REQUIRED WORK>
Find each line in the data below that contains the word "baby" and copy those lines out.

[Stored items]

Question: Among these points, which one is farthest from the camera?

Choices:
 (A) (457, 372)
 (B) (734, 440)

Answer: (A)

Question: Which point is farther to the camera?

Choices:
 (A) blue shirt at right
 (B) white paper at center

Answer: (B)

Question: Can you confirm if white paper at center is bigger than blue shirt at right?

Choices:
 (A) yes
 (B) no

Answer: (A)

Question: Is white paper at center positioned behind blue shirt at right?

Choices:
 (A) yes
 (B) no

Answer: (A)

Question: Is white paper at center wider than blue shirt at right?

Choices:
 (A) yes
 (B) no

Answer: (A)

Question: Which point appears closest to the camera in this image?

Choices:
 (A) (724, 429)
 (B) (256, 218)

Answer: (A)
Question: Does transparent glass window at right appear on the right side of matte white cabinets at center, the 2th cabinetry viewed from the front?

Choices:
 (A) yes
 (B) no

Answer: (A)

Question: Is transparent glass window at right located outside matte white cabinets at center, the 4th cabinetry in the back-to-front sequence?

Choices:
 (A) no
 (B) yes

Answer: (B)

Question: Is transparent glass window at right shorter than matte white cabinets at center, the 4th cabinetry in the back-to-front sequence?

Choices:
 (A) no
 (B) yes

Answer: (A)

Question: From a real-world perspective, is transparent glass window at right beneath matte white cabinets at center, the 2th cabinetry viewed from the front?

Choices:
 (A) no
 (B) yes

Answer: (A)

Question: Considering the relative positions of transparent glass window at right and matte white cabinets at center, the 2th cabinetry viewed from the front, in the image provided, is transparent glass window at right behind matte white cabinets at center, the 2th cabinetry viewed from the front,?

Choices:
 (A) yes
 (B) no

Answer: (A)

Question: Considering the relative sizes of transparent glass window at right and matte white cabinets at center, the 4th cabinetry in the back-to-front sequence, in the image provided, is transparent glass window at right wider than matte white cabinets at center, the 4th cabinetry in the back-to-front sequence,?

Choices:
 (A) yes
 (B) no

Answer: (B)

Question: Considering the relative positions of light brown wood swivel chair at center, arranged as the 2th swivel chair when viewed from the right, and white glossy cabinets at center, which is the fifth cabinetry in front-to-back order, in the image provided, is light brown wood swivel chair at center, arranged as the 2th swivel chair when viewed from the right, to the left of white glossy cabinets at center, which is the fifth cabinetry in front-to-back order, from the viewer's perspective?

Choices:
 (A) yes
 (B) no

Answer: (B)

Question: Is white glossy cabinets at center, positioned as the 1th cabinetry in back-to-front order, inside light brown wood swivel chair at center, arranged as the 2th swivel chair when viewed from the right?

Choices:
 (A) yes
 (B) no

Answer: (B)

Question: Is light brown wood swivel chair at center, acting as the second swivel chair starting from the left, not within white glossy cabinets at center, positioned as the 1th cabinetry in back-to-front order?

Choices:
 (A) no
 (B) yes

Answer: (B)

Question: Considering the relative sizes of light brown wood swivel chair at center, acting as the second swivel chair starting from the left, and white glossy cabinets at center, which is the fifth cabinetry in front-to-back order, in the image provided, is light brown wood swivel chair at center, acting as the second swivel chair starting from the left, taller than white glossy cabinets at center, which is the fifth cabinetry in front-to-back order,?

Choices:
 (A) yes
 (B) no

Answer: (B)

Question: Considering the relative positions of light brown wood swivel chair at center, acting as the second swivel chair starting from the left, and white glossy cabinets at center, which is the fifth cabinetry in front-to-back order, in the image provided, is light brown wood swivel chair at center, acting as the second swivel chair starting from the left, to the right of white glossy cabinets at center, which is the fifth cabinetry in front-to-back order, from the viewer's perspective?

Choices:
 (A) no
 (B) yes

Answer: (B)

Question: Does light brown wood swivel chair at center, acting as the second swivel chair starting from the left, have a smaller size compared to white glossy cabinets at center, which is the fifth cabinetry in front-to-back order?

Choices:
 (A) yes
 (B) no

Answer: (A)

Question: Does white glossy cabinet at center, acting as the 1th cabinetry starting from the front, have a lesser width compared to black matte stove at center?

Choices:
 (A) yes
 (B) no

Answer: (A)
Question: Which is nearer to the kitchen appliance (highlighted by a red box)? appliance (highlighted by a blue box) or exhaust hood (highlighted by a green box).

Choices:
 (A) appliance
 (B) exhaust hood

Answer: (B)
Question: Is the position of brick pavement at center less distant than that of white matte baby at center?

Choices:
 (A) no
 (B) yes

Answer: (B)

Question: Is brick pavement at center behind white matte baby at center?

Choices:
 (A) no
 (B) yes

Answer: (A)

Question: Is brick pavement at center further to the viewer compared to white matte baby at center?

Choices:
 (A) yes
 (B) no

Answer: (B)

TASK RESULT>
Question: Is the position of brick pavement at center less distant than that of white matte baby at center?
Question: Is brick pavement at center behind white matte baby at center?
Question: Is brick pavement at center further to the viewer compared to white matte baby at center?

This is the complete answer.